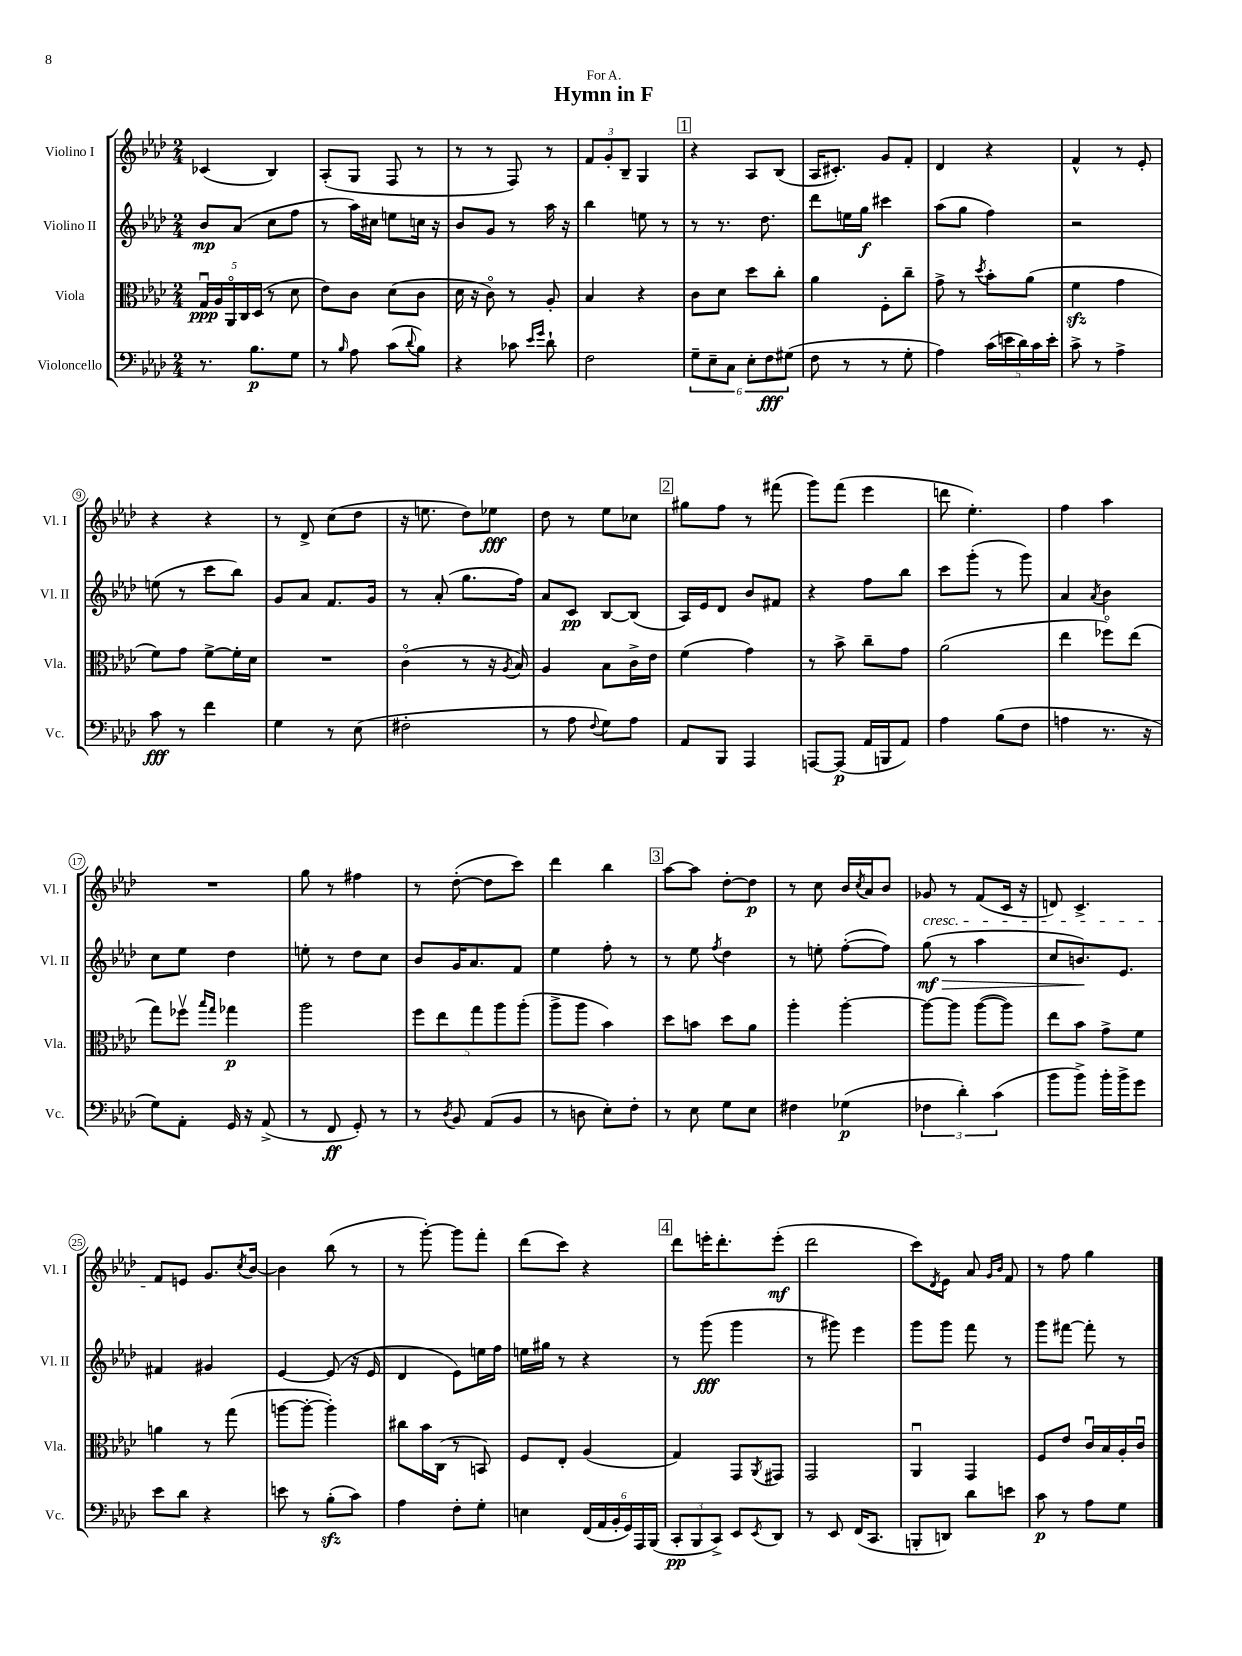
\header { title = "Hymn in F" dedication = "For A." }
<<
\new StaffGroup <<
\new Staff = "s0" \with { instrumentName = "Violino I" shortInstrumentName = "Vl. I" } {
    \clef treble \key aes \major \numericTimeSignature \time 2/4
    ces'4( bes4) |
    aes8-.( g8 f8 r8 |
    r8 r8 f8) r8 |
    \tuplet 3/2 { f'8 g'8-. bes8-- } g4 |
    \mark \markup { \box "1" } r4 aes8 bes8( |
    aes16 cis'8.-.) g'8 f'8-. |
    des'4 r4 |
    f'4-^ r8 ees'8-. |
    r4 r4 |
    r8 des'8-> c''8( des''8 |
    r16 e''8. des''8) ees''8\fff |
    des''8 r8 ees''8 ces''8 |
    \mark \markup { \box "2" } gis''8 f''8 r8 fis'''8( |
    g'''8) f'''8( ees'''4 |
    d'''8 ees''4.-.) |
    f''4 aes''4 |
    R2 |
    g''8 r8 fis''4 |
    r8 des''8~-.( des''8 c'''8) |
    des'''4 bes''4 |
    \mark \markup { \box "3" } aes''8~ aes''8 des''8~-. des''8\p |
    r8 c''8 bes'16 \acciaccatura { c''8 } aes'16 bes'8 |
    ges'8\cresc r8 f'8( c'16 r16 |
    d'8) c'4.-> |
    f'8\! e'8 g'8. \acciaccatura { c''8 } bes'16~ |
    bes'4 bes''8( r8 |
    r8 g'''8~-.) g'''8 f'''8-. |
    des'''8( c'''8) r4 |
    \mark \markup { \box "4" } des'''8 e'''16-. des'''8.-. e'''8-.\mf( |
    des'''2 |
    c'''8) \acciaccatura { des'8 } ees'8 aes'8 \grace { g'16 bes'16 } f'8 |
    r8 f''8 g''4 \bar "|." |
}
\new Staff = "s1" \with { instrumentName = "Violino II" shortInstrumentName = "Vl. II" } {
    \clef treble \key aes \major \numericTimeSignature \time 2/4
    bes'8\mp aes'8( c''8 f''8 |
    r8 aes''16) cis''16 e''8 c''16 r16 |
    bes'8 g'8 r8 aes''16 r16 |
    bes''4 e''8 r8 |
    \mark \markup { \box "1" } r8 r8. des''8. |
    des'''8 e''16 g''16\f cis'''4 |
    aes''8( g''8 f''4) |
    r2 |
    e''8( r8 c'''8 bes''8) |
    g'8 aes'8 f'8. g'16 |
    r8 aes'8-.( g''8. f''16) |
    aes'8 c'8\pp bes8~ bes8( |
    \mark \markup { \box "2" } aes16) ees'16 des'8 bes'8 fis'8 |
    r4 f''8 bes''8 |
    c'''8 g'''8-.( r8 g'''8) |
    aes'4 \acciaccatura { aes'8 } bes'4 |
    c''8 ees''8 des''4 |
    e''8-. r8 des''8 c''8 |
    bes'8 g'16 aes'8. f'8 |
    ees''4 f''8-. r8 |
    \mark \markup { \box "3" } r8 ees''8 \acciaccatura { f''8 } des''4 |
    r8 e''8-. f''8~-.( f''8) |
    g''8\mf\>( r8 aes''4 |
    c''8 b'8.\!) ees'8. |
    fis'4 gis'4 |
    ees'4~ ees'8( r16 ees'16 |
    des'4 ees'8) e''16 f''16 |
    e''16 gis''16 r8 r4 |
    \mark \markup { \box "4" } r8 g'''8\fff( g'''4 |
    r8 gis'''8) ees'''4 |
    g'''8 g'''8 f'''8 r8 |
    g'''8 fis'''8~ fis'''8-. r8 \bar "|." |
}
\new Staff = "s2" \with { instrumentName = "Viola" shortInstrumentName = "Vla." } {
    \clef alto \key aes \major \numericTimeSignature \time 2/4
    \tuplet 5/4 { g16\downbow\ppp aes16 aes,16\flageolet c16 des16( } r8 des'8 |
    ees'8) c'8 des'8( c'8 |
    des'16 r16 c'8\flageolet) r8 aes8-. |
    bes4 r4 |
    \mark \markup { \box "1" } c'8 des'8 des''8 c''8-. |
    aes'4 f8-. c''8-- |
    g'8-> r8 \acciaccatura { des''8 } bes'8-. aes'8( |
    f'4\sfz g'4 |
    f'8) g'8 f'8~-> f'16-. des'16 |
    R2 |
    c'4\flageolet( r8 r16 \acciaccatura { aes8 } bes16) |
    aes4 bes8 c'16-> ees'16 |
    \mark \markup { \box "2" } f'4( g'4) |
    r8 bes'8-> c''8-- g'8 |
    aes'2( |
    ees''4 fes''8\flageolet) ees''8( |
    g''8) fes''8\upbow \grace { bes''16 g''16 } ges''4\p |
    aes''2 |
    \tuplet 5/4 { f''8 ees''8 g''8 aes''8 aes''8-.( } |
    aes''8-> aes''8 bes'4) |
    \mark \markup { \box "3" } des''8 b'8 des''8 aes'8 |
    aes''4-. aes''4~-. |
    aes''8~ aes''8 aes''8~( aes''8) |
    ees''8 bes'8 g'8-> f'8 |
    a'4 r8 g''8( |
    a''8~ a''8~-. a''4-.) |
    cis''8 bes'16 c16( r8 b,8) |
    f8 ees8-. aes4( |
    \mark \markup { \box "4" } g4) g,8 \acciaccatura { aes,8 } gis,8 |
    g,2 |
    aes,4\downbow g,4 |
    f8 ees'8 c'16\downbow bes16 aes16-. c'16\downbow \bar "|." |
}
\new Staff = "s3" \with { instrumentName = "Violoncello" shortInstrumentName = "Vc." } {
    \clef bass \key aes \major \numericTimeSignature \time 2/4
    r8. bes8.\p g8 |
    r8 \grace { bes16 } aes8 c'8( \appoggiatura { des'8 } bes8) |
    r4 ces'8 \grace { ees'16 g'16 } des'8-! |
    f2 |
    \mark \markup { \box "1" } \tuplet 6/4 { g8-- ees8-- c8 ees8-. f8\fff gis8( } |
    f8 r8 r8 g8-. |
    aes4) \tuplet 5/4 { c'16( e'16 des'16) c'16 e'16-. } |
    c'8-> r8 aes4-> |
    c'8\fff r8 f'4 |
    g4 r8 ees8( |
    fis2-. |
    r8 aes8 \appoggiatura { f8 } g8) aes8 |
    \mark \markup { \box "2" } aes,8 bes,,8 aes,,4 |
    a,,8~ a,,8\p( aes,16 b,,16 aes,8) |
    aes4 bes8( f8 |
    a4 r8. r16 |
    g8) aes,8-. g,16 r16 aes,8->( |
    r8 f,8\ff g,8-.) r8 |
    r8 \acciaccatura { des8 } bes,8 aes,8( bes,8 |
    r8 d8 ees8-.) f8-. |
    \mark \markup { \box "3" } r8 ees8 g8 ees8 |
    fis4 ges4\p( |
    \tuplet 3/2 { fes4 des'4-.) c'4( } |
    bes'8 bes'8->) bes'16-. bes'16-> g'8 |
    ees'8 des'8 r4 |
    e'8 r8 bes8-.\sfz( c'8) |
    aes4 f8-. g8-. |
    e4 \tuplet 6/4 { f,16( aes,16 bes,16-. g,16) aes,,16 bes,,16( } |
    \mark \markup { \box "4" } \tuplet 3/2 { c,8-.\pp bes,,8 c,8->) } ees,8 \acciaccatura { ees,8 } des,8 |
    r8 ees,8 f,16( c,8. |
    b,,8-. d,8) des'8 e'8 |
    c'8\p r8 aes8 g8 \bar "|." |
}
>>
>>
\layout { \context { \Score \override BarNumber.stencil = #(make-stencil-circler 0.1 0.3 ly:text-interface::print) } }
◇ ◇ ◇
Copy the records from their first line through the line that contains "ees'4~ ees'8( r16 ees'16 |", including that line, and leave the pictures out.

\header { title = "Hymn in F" dedication = "For A." }
<<
\new StaffGroup <<
\new Staff = "s0" \with { instrumentName = "Violino I" shortInstrumentName = "Vl. I" } {
    \clef treble \key aes \major \numericTimeSignature \time 2/4
    ces'4( bes4) |
    aes8-.( g8 f8 r8 |
    r8 r8 f8) r8 |
    \tuplet 3/2 { f'8 g'8-. bes8-- } g4 |
    \mark \markup { \box "1" } r4 aes8 bes8( |
    aes16 cis'8.-.) g'8 f'8-. |
    des'4 r4 |
    f'4-^ r8 ees'8-. |
    r4 r4 |
    r8 des'8-> c''8( des''8 |
    r16 e''8. des''8) ees''8\fff |
    des''8 r8 ees''8 ces''8 |
    \mark \markup { \box "2" } gis''8 f''8 r8 fis'''8( |
    g'''8) f'''8( ees'''4 |
    d'''8 ees''4.-.) |
    f''4 aes''4 |
    R2 |
    g''8 r8 fis''4 |
    r8 des''8~-.( des''8 c'''8) |
    des'''4 bes''4 |
    \mark \markup { \box "3" } aes''8~ aes''8 des''8~-. des''8\p |
    r8 c''8 bes'16 \acciaccatura { c''8 } aes'16 bes'8 |
    ges'8\cresc r8 f'8( c'16 r16 |
    d'8) c'4.-> |
    f'8\! e'8 g'8. \acciaccatura { c''8 } bes'16~ |
    bes'4 bes''8( r8 |
    r8 g'''8~-.) g'''8 f'''8-. |
    des'''8( c'''8) r4 |
    \mark \markup { \box "4" } des'''8 e'''16-. des'''8.-. e'''8-.\mf( |
    des'''2 |
    c'''8) \acciaccatura { des'8 } ees'8 aes'8 \grace { g'16 bes'16 } f'8 |
    r8 f''8 g''4 \bar "|." |
}
\new Staff = "s1" \with { instrumentName = "Violino II" shortInstrumentName = "Vl. II" } {
    \clef treble \key aes \major \numericTimeSignature \time 2/4
    bes'8\mp aes'8( c''8 f''8 |
    r8 aes''16) cis''16 e''8 c''16 r16 |
    bes'8 g'8 r8 aes''16 r16 |
    bes''4 e''8 r8 |
    \mark \markup { \box "1" } r8 r8. des''8. |
    des'''8 e''16 g''16\f cis'''4 |
    aes''8( g''8 f''4) |
    r2 |
    e''8( r8 c'''8 bes''8) |
    g'8 aes'8 f'8. g'16 |
    r8 aes'8-.( g''8. f''16) |
    aes'8 c'8\pp bes8~ bes8( |
    \mark \markup { \box "2" } aes16) ees'16 des'8 bes'8 fis'8 |
    r4 f''8 bes''8 |
    c'''8 g'''8-.( r8 g'''8) |
    aes'4 \acciaccatura { aes'8 } bes'4 |
    c''8 ees''8 des''4 |
    e''8-. r8 des''8 c''8 |
    bes'8 g'16 aes'8. f'8 |
    ees''4 f''8-. r8 |
    \mark \markup { \box "3" } r8 ees''8 \acciaccatura { f''8 } des''4 |
    r8 e''8-. f''8~-.( f''8) |
    g''8\mf\>( r8 aes''4 |
    c''8 b'8.\!) ees'8. |
    fis'4 gis'4 |
    ees'4~ ees'8( r16 ees'16 |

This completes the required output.